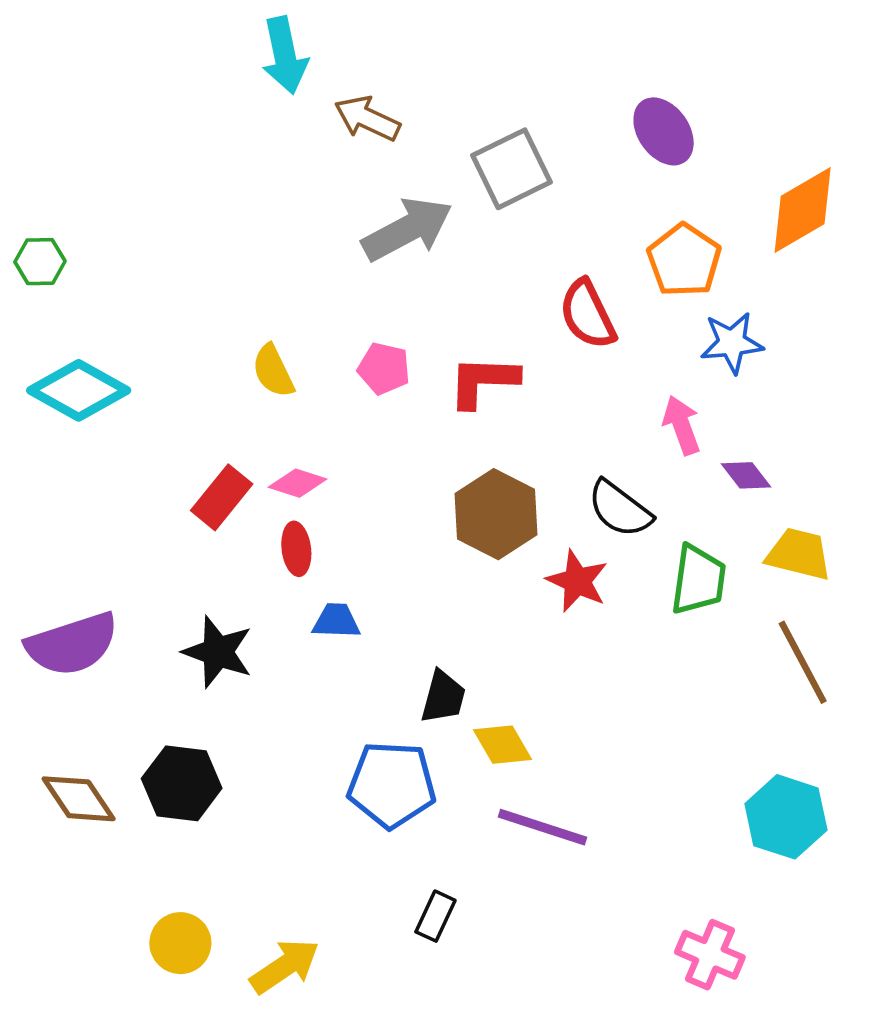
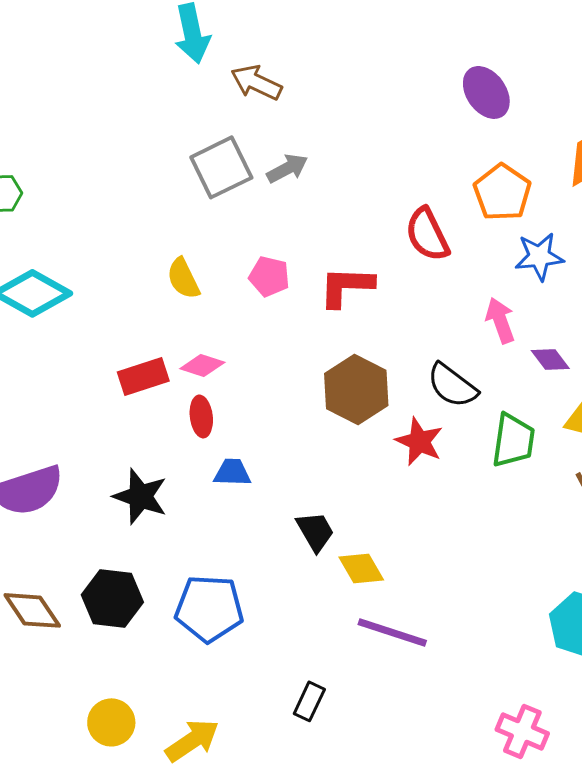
gray square: (511, 169) -> (221, 167), moved
gray arrow: (407, 229) -> (287, 168), size x0.6
red rectangle: (222, 497) -> (143, 376), turned 33
black trapezoid: (443, 697) -> (315, 531), turned -45
blue pentagon: (392, 785) -> (209, 608), moved

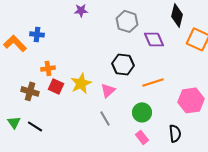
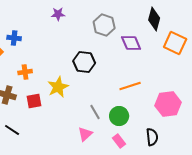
black hexagon: (123, 64) -> (84, 62), moved
red square: (56, 86) -> (34, 101), moved, turned -35
pink triangle: (108, 90) -> (85, 134), moved
gray line: (105, 118) -> (95, 112), moved

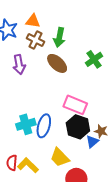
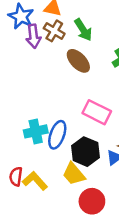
green arrow: (59, 37) -> (83, 30), turned -48
purple arrow: (19, 64) -> (34, 36), moved
black hexagon: (78, 127) -> (86, 152), moved

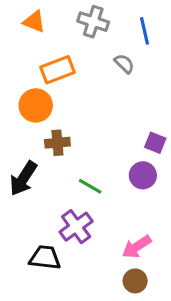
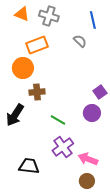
gray cross: (93, 22) -> (49, 16), moved
purple square: (155, 143) -> (100, 92), turned 32
purple cross: (76, 227) -> (63, 147), moved
pink arrow: (137, 247) -> (88, 159), turned 54

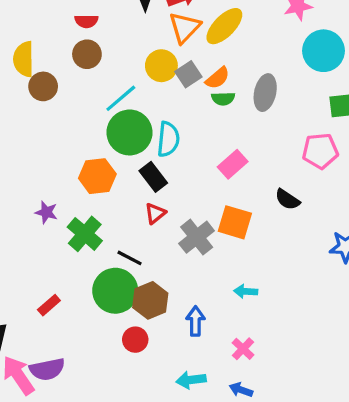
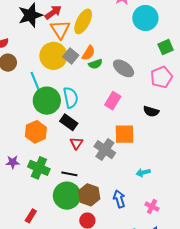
yellow circle: (161, 66) -> (53, 56), size x1.4
gray ellipse: (265, 93) -> (124, 68), moved, turned -50
cyan line: (121, 98) -> (36, 82), turned -55

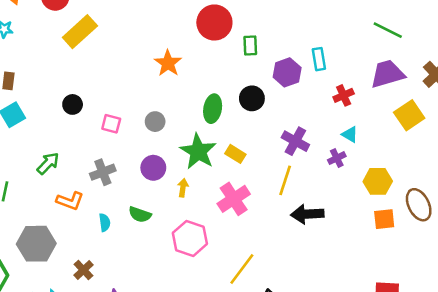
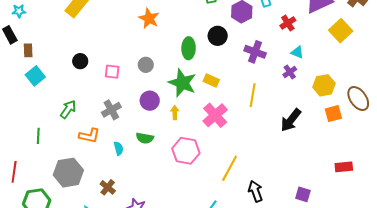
purple cross: (295, 141) -> (255, 52), moved
black arrow: (307, 214) -> (291, 120), moved, turned -40

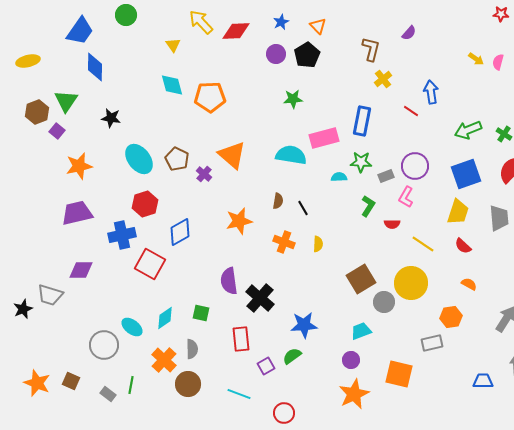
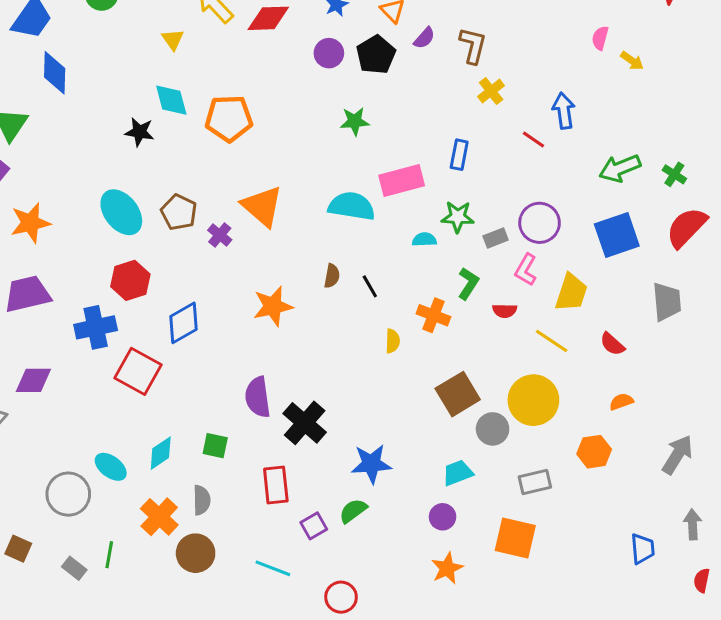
purple semicircle: (409, 33) -> (424, 38), moved
pink semicircle: (498, 62) -> (600, 38), moved
black star: (111, 118) -> (139, 132), moved
blue rectangle: (362, 121) -> (459, 155), size x0.7
yellow trapezoid: (458, 212) -> (571, 293), moved
orange cross: (284, 242) -> (433, 315), moved
orange semicircle: (469, 284) -> (621, 402), turned -49
gray rectangle: (432, 343) -> (535, 482), moved
blue trapezoid: (483, 381) -> (643, 549), turned 85
orange star: (354, 394) -> (447, 568), size x0.7

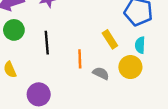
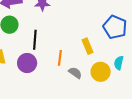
cyan semicircle: (140, 45) -> (119, 63), moved
purple circle: (39, 94) -> (27, 63), moved

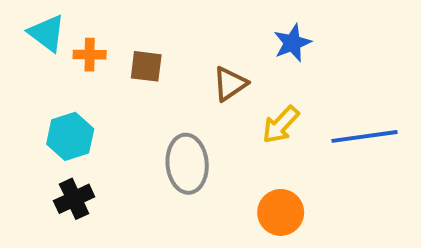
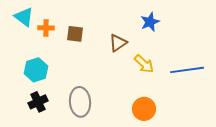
yellow arrow: (281, 125) -> (144, 64), turned -90
gray ellipse: (187, 164) -> (80, 102), moved

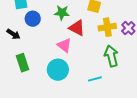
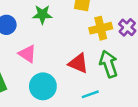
red triangle: (77, 28) -> (78, 63), moved
pink triangle: (64, 45) -> (27, 54), moved

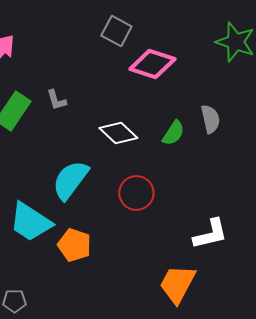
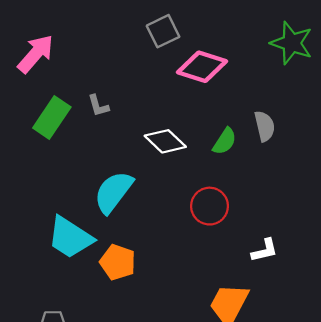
gray square: (116, 31) -> (163, 31), turned 36
red circle: (136, 193) -> (210, 206), moved
white L-shape: (210, 234) -> (265, 250), size x0.7

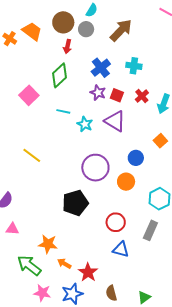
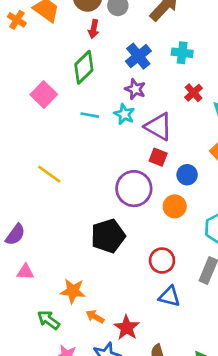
red square: (117, 95) -> (158, 157), moved
cyan star: (85, 124) -> (124, 114), moved
green arrow: (29, 265) -> (49, 320), size x0.7

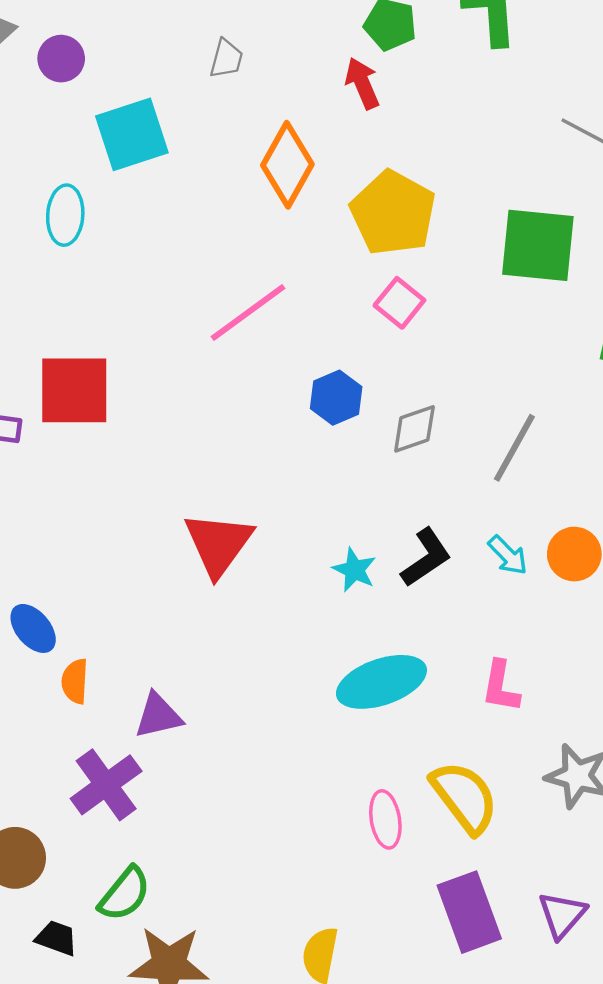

^^^^

Work instruction -
Please retype the listing in full, exactly as given, and skip every image.

Solution to this exercise -
gray square: (511, 169) -> (221, 167), moved
gray arrow: (407, 229) -> (287, 168), size x0.6
red rectangle: (222, 497) -> (143, 376), turned 33
black trapezoid: (443, 697) -> (315, 531), turned -45
blue pentagon: (392, 785) -> (209, 608), moved

black hexagon: (123, 64) -> (84, 62), moved
red square: (56, 86) -> (34, 101), moved, turned -35
pink triangle: (108, 90) -> (85, 134), moved
gray line: (105, 118) -> (95, 112), moved

green arrow: (59, 37) -> (83, 30), turned -48
purple arrow: (19, 64) -> (34, 36), moved
black hexagon: (78, 127) -> (86, 152), moved

gray cross: (93, 22) -> (49, 16), moved
purple square: (155, 143) -> (100, 92), turned 32
purple cross: (76, 227) -> (63, 147), moved
pink arrow: (137, 247) -> (88, 159), turned 54

yellow circle: (161, 66) -> (53, 56), size x1.4
gray ellipse: (265, 93) -> (124, 68), moved, turned -50
cyan line: (121, 98) -> (36, 82), turned -55

purple cross: (295, 141) -> (255, 52), moved
black arrow: (307, 214) -> (291, 120), moved, turned -40

purple semicircle: (409, 33) -> (424, 38), moved
pink semicircle: (498, 62) -> (600, 38), moved
black star: (111, 118) -> (139, 132), moved
blue rectangle: (362, 121) -> (459, 155), size x0.7
yellow trapezoid: (458, 212) -> (571, 293), moved
orange cross: (284, 242) -> (433, 315), moved
orange semicircle: (469, 284) -> (621, 402), turned -49
gray rectangle: (432, 343) -> (535, 482), moved
blue trapezoid: (483, 381) -> (643, 549), turned 85
orange star: (354, 394) -> (447, 568), size x0.7

cyan semicircle: (140, 45) -> (119, 63), moved
purple circle: (39, 94) -> (27, 63), moved

yellow arrow: (281, 125) -> (144, 64), turned -90
gray ellipse: (187, 164) -> (80, 102), moved

red triangle: (77, 28) -> (78, 63), moved
pink triangle: (64, 45) -> (27, 54), moved

gray square: (116, 31) -> (163, 31), turned 36
red circle: (136, 193) -> (210, 206), moved
white L-shape: (210, 234) -> (265, 250), size x0.7

red square: (117, 95) -> (158, 157), moved
cyan star: (85, 124) -> (124, 114), moved
green arrow: (29, 265) -> (49, 320), size x0.7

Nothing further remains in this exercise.